■ To be done
Show each line of the records below that contains the string "Violino", copying every such line in full.

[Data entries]
:::

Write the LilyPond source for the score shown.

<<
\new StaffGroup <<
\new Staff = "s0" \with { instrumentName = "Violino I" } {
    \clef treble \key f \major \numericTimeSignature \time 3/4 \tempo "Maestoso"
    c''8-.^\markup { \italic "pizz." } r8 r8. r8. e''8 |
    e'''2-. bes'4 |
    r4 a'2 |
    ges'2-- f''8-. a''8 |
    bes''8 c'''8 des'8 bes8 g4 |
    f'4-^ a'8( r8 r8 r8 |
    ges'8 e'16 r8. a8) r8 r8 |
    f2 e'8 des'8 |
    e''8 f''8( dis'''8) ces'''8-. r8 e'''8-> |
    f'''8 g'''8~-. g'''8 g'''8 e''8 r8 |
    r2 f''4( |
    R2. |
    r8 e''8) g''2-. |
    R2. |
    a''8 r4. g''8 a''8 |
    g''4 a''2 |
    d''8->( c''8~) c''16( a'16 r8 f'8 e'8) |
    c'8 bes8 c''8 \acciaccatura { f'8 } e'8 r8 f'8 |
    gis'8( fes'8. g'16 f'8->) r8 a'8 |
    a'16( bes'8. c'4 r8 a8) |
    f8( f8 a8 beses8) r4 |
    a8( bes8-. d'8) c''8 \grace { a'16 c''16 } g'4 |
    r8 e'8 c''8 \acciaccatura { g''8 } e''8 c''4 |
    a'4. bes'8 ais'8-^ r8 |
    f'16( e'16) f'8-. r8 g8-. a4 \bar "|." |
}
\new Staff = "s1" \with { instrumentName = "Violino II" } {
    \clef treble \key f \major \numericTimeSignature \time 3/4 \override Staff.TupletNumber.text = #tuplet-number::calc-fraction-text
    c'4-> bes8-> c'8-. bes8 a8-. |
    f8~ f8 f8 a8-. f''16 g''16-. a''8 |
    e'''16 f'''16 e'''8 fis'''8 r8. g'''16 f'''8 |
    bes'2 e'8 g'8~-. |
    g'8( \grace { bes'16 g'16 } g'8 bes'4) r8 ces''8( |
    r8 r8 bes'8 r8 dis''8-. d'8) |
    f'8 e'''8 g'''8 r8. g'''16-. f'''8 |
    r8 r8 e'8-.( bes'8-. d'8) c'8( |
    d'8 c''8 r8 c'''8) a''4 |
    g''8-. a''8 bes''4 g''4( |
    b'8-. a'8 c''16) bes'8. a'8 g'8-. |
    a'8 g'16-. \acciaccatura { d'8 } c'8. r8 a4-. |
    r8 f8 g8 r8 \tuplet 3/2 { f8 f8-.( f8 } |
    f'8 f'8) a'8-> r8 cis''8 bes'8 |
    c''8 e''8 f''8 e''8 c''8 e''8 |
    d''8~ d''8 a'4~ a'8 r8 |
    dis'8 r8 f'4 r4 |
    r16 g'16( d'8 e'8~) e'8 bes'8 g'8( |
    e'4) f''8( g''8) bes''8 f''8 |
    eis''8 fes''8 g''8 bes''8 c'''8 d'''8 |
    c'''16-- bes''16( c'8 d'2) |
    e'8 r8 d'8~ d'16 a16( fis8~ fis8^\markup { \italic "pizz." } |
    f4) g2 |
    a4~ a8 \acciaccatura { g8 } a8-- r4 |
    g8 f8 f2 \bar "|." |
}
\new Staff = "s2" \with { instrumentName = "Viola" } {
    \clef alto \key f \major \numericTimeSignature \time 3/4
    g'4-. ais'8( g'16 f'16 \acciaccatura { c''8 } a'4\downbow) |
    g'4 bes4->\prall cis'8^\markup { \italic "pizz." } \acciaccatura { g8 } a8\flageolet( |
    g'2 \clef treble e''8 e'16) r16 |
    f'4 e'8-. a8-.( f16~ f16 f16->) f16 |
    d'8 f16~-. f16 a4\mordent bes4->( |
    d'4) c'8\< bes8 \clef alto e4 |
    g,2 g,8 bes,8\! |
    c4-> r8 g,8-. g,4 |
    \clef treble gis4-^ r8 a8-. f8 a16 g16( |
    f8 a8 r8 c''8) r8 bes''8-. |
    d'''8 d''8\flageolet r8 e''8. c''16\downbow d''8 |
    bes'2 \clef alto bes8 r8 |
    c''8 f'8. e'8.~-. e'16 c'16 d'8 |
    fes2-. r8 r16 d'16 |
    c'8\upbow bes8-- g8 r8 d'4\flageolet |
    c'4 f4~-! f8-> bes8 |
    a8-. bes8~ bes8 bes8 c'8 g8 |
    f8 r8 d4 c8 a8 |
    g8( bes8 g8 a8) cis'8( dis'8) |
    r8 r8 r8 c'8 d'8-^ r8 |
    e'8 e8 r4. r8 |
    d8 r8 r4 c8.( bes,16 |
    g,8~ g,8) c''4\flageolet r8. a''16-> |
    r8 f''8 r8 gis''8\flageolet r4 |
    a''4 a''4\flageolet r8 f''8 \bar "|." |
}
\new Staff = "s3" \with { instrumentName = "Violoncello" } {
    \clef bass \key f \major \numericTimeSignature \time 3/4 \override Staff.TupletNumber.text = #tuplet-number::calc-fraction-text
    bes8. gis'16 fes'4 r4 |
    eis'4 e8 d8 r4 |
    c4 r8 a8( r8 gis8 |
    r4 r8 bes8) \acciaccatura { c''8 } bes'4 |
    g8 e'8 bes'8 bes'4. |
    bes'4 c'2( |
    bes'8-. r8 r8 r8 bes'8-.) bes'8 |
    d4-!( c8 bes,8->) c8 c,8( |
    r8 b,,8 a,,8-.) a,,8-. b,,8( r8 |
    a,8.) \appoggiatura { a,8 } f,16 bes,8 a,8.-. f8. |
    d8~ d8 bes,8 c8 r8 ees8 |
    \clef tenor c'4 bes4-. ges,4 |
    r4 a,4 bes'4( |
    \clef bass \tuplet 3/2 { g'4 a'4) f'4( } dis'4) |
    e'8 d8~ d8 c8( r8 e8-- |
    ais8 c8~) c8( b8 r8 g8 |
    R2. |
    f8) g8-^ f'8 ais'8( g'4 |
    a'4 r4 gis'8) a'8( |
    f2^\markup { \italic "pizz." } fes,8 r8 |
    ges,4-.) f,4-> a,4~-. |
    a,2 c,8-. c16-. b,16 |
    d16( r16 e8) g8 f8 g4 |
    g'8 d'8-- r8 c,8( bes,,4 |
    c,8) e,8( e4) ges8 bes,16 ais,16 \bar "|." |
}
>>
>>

:::

■ Output for this task
\new Staff = "s0" \with { instrumentName = "Violino I" } {
\new Staff = "s1" \with { instrumentName = "Violino II" } {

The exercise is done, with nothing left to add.